Work task: Reproduce the full set of records verbatim.

(Items from a data source)
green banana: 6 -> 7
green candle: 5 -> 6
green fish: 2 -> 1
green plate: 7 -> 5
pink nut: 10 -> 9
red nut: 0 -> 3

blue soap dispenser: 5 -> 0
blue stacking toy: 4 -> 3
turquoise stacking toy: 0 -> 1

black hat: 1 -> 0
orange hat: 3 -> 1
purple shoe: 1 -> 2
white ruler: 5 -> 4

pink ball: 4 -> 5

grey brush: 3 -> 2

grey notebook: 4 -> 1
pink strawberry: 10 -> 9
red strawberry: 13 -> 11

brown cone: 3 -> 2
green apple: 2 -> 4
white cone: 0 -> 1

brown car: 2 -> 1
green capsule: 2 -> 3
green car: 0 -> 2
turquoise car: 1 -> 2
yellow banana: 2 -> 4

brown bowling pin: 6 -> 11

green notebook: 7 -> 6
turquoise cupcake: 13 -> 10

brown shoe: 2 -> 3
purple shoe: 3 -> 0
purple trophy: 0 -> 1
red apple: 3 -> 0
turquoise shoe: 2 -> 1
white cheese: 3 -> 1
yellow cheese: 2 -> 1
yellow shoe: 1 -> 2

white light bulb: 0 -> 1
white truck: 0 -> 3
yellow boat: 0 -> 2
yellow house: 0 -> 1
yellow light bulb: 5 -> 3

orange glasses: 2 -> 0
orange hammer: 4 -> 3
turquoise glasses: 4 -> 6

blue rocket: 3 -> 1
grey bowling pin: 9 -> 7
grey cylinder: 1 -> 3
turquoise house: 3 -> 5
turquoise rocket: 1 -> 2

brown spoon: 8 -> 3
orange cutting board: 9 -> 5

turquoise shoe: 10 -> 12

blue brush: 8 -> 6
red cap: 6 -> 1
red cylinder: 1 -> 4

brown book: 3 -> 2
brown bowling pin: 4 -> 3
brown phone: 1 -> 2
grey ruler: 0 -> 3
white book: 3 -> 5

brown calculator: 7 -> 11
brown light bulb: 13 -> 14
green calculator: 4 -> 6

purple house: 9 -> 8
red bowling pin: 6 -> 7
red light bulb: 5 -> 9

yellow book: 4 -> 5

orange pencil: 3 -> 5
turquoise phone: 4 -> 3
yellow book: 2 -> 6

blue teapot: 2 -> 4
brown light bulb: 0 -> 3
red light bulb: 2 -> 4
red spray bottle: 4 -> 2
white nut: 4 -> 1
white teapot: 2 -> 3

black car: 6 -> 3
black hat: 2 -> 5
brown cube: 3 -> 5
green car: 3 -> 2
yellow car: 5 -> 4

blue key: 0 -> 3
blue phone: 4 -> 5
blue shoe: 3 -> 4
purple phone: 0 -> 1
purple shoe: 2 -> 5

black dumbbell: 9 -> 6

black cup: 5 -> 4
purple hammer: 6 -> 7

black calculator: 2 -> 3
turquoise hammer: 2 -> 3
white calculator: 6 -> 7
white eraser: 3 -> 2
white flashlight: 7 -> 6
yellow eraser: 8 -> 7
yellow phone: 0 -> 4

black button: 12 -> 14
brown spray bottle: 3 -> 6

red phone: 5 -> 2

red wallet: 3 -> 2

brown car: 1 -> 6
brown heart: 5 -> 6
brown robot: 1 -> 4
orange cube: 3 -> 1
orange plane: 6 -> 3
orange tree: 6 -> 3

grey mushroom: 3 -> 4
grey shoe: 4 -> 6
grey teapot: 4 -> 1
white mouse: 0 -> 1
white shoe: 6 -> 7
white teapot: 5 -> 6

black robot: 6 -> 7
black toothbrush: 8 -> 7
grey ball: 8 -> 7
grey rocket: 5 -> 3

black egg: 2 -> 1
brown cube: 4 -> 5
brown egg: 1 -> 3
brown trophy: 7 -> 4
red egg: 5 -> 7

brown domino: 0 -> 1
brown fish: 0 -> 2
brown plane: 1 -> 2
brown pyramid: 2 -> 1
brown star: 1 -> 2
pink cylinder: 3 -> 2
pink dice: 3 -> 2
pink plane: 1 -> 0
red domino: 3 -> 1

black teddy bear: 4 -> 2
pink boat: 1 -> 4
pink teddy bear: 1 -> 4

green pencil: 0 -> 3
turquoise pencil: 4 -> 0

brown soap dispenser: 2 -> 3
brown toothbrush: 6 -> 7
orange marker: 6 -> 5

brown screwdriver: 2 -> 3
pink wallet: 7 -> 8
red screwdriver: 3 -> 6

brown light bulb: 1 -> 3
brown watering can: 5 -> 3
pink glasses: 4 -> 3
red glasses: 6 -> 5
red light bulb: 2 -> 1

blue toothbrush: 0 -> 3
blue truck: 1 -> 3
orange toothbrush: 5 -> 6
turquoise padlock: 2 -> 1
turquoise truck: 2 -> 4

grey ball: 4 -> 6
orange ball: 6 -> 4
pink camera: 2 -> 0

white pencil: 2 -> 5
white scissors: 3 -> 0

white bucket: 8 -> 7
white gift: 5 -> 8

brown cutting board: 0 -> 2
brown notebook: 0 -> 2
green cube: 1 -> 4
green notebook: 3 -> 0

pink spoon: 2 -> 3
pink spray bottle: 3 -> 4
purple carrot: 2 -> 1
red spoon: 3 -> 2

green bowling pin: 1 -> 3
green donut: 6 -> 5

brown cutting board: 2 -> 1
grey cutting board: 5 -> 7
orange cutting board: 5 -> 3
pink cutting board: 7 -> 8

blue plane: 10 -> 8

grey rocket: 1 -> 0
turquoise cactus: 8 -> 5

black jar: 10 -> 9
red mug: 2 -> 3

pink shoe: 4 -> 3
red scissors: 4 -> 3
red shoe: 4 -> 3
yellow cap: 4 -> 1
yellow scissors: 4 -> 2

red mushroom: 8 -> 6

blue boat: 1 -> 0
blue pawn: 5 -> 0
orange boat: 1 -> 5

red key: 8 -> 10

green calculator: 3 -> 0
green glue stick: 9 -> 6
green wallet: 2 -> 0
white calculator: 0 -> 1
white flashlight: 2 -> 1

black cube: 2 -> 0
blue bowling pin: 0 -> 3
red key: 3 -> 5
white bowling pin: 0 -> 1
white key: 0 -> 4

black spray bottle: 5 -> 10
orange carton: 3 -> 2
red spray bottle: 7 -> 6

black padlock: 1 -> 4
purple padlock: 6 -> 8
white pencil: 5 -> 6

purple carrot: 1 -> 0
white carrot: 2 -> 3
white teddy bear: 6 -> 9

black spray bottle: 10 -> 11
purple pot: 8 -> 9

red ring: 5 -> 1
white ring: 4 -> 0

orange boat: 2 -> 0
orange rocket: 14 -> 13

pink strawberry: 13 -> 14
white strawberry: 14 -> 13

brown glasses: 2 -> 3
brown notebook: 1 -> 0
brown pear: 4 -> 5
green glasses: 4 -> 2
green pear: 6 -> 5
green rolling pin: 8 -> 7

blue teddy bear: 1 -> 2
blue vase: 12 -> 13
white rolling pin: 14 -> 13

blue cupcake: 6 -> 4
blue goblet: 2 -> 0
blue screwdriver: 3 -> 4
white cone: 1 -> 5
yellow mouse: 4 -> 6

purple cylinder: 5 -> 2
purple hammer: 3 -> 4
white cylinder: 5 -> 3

Output below:
green banana: 6 -> 7
green candle: 5 -> 6
green fish: 2 -> 1
green plate: 7 -> 5
pink nut: 10 -> 9
red nut: 0 -> 3

blue soap dispenser: 5 -> 0
blue stacking toy: 4 -> 3
turquoise stacking toy: 0 -> 1

black hat: 1 -> 0
orange hat: 3 -> 1
purple shoe: 1 -> 2
white ruler: 5 -> 4

pink ball: 4 -> 5

grey brush: 3 -> 2

grey notebook: 4 -> 1
pink strawberry: 10 -> 9
red strawberry: 13 -> 11

brown cone: 3 -> 2
green apple: 2 -> 4
white cone: 0 -> 1

brown car: 2 -> 1
green capsule: 2 -> 3
green car: 0 -> 2
turquoise car: 1 -> 2
yellow banana: 2 -> 4

brown bowling pin: 6 -> 11

green notebook: 7 -> 6
turquoise cupcake: 13 -> 10

brown shoe: 2 -> 3
purple shoe: 3 -> 0
purple trophy: 0 -> 1
red apple: 3 -> 0
turquoise shoe: 2 -> 1
white cheese: 3 -> 1
yellow cheese: 2 -> 1
yellow shoe: 1 -> 2

white light bulb: 0 -> 1
white truck: 0 -> 3
yellow boat: 0 -> 2
yellow house: 0 -> 1
yellow light bulb: 5 -> 3

orange glasses: 2 -> 0
orange hammer: 4 -> 3
turquoise glasses: 4 -> 6

blue rocket: 3 -> 1
grey bowling pin: 9 -> 7
grey cylinder: 1 -> 3
turquoise house: 3 -> 5
turquoise rocket: 1 -> 2

brown spoon: 8 -> 3
orange cutting board: 9 -> 5

turquoise shoe: 10 -> 12

blue brush: 8 -> 6
red cap: 6 -> 1
red cylinder: 1 -> 4

brown book: 3 -> 2
brown bowling pin: 4 -> 3
brown phone: 1 -> 2
grey ruler: 0 -> 3
white book: 3 -> 5

brown calculator: 7 -> 11
brown light bulb: 13 -> 14
green calculator: 4 -> 6

purple house: 9 -> 8
red bowling pin: 6 -> 7
red light bulb: 5 -> 9

yellow book: 4 -> 5

orange pencil: 3 -> 5
turquoise phone: 4 -> 3
yellow book: 2 -> 6

blue teapot: 2 -> 4
brown light bulb: 0 -> 3
red light bulb: 2 -> 4
red spray bottle: 4 -> 2
white nut: 4 -> 1
white teapot: 2 -> 3

black car: 6 -> 3
black hat: 2 -> 5
brown cube: 3 -> 5
green car: 3 -> 2
yellow car: 5 -> 4

blue key: 0 -> 3
blue phone: 4 -> 5
blue shoe: 3 -> 4
purple phone: 0 -> 1
purple shoe: 2 -> 5

black dumbbell: 9 -> 6

black cup: 5 -> 4
purple hammer: 6 -> 7

black calculator: 2 -> 3
turquoise hammer: 2 -> 3
white calculator: 6 -> 7
white eraser: 3 -> 2
white flashlight: 7 -> 6
yellow eraser: 8 -> 7
yellow phone: 0 -> 4

black button: 12 -> 14
brown spray bottle: 3 -> 6

red phone: 5 -> 2

red wallet: 3 -> 2

brown car: 1 -> 6
brown heart: 5 -> 6
brown robot: 1 -> 4
orange cube: 3 -> 1
orange plane: 6 -> 3
orange tree: 6 -> 3

grey mushroom: 3 -> 4
grey shoe: 4 -> 6
grey teapot: 4 -> 1
white mouse: 0 -> 1
white shoe: 6 -> 7
white teapot: 5 -> 6

black robot: 6 -> 7
black toothbrush: 8 -> 7
grey ball: 8 -> 7
grey rocket: 5 -> 3

black egg: 2 -> 1
brown cube: 4 -> 5
brown egg: 1 -> 3
brown trophy: 7 -> 4
red egg: 5 -> 7

brown domino: 0 -> 1
brown fish: 0 -> 2
brown plane: 1 -> 2
brown pyramid: 2 -> 1
brown star: 1 -> 2
pink cylinder: 3 -> 2
pink dice: 3 -> 2
pink plane: 1 -> 0
red domino: 3 -> 1

black teddy bear: 4 -> 2
pink boat: 1 -> 4
pink teddy bear: 1 -> 4

green pencil: 0 -> 3
turquoise pencil: 4 -> 0

brown soap dispenser: 2 -> 3
brown toothbrush: 6 -> 7
orange marker: 6 -> 5

brown screwdriver: 2 -> 3
pink wallet: 7 -> 8
red screwdriver: 3 -> 6

brown light bulb: 1 -> 3
brown watering can: 5 -> 3
pink glasses: 4 -> 3
red glasses: 6 -> 5
red light bulb: 2 -> 1

blue toothbrush: 0 -> 3
blue truck: 1 -> 3
orange toothbrush: 5 -> 6
turquoise padlock: 2 -> 1
turquoise truck: 2 -> 4

grey ball: 4 -> 6
orange ball: 6 -> 4
pink camera: 2 -> 0

white pencil: 2 -> 5
white scissors: 3 -> 0

white bucket: 8 -> 7
white gift: 5 -> 8

brown cutting board: 0 -> 2
brown notebook: 0 -> 2
green cube: 1 -> 4
green notebook: 3 -> 0

pink spoon: 2 -> 3
pink spray bottle: 3 -> 4
purple carrot: 2 -> 1
red spoon: 3 -> 2

green bowling pin: 1 -> 3
green donut: 6 -> 5

brown cutting board: 2 -> 1
grey cutting board: 5 -> 7
orange cutting board: 5 -> 3
pink cutting board: 7 -> 8

blue plane: 10 -> 8

grey rocket: 1 -> 0
turquoise cactus: 8 -> 5

black jar: 10 -> 9
red mug: 2 -> 3

pink shoe: 4 -> 3
red scissors: 4 -> 3
red shoe: 4 -> 3
yellow cap: 4 -> 1
yellow scissors: 4 -> 2

red mushroom: 8 -> 6

blue boat: 1 -> 0
blue pawn: 5 -> 0
orange boat: 1 -> 5

red key: 8 -> 10

green calculator: 3 -> 0
green glue stick: 9 -> 6
green wallet: 2 -> 0
white calculator: 0 -> 1
white flashlight: 2 -> 1

black cube: 2 -> 0
blue bowling pin: 0 -> 3
red key: 3 -> 5
white bowling pin: 0 -> 1
white key: 0 -> 4

black spray bottle: 5 -> 10
orange carton: 3 -> 2
red spray bottle: 7 -> 6

black padlock: 1 -> 4
purple padlock: 6 -> 8
white pencil: 5 -> 6

purple carrot: 1 -> 0
white carrot: 2 -> 3
white teddy bear: 6 -> 9

black spray bottle: 10 -> 11
purple pot: 8 -> 9

red ring: 5 -> 1
white ring: 4 -> 0

orange boat: 2 -> 0
orange rocket: 14 -> 13

pink strawberry: 13 -> 14
white strawberry: 14 -> 13

brown glasses: 2 -> 3
brown notebook: 1 -> 0
brown pear: 4 -> 5
green glasses: 4 -> 2
green pear: 6 -> 5
green rolling pin: 8 -> 7

blue teddy bear: 1 -> 2
blue vase: 12 -> 13
white rolling pin: 14 -> 13

blue cupcake: 6 -> 4
blue goblet: 2 -> 0
blue screwdriver: 3 -> 4
white cone: 1 -> 5
yellow mouse: 4 -> 6

purple cylinder: 5 -> 2
purple hammer: 3 -> 4
white cylinder: 5 -> 3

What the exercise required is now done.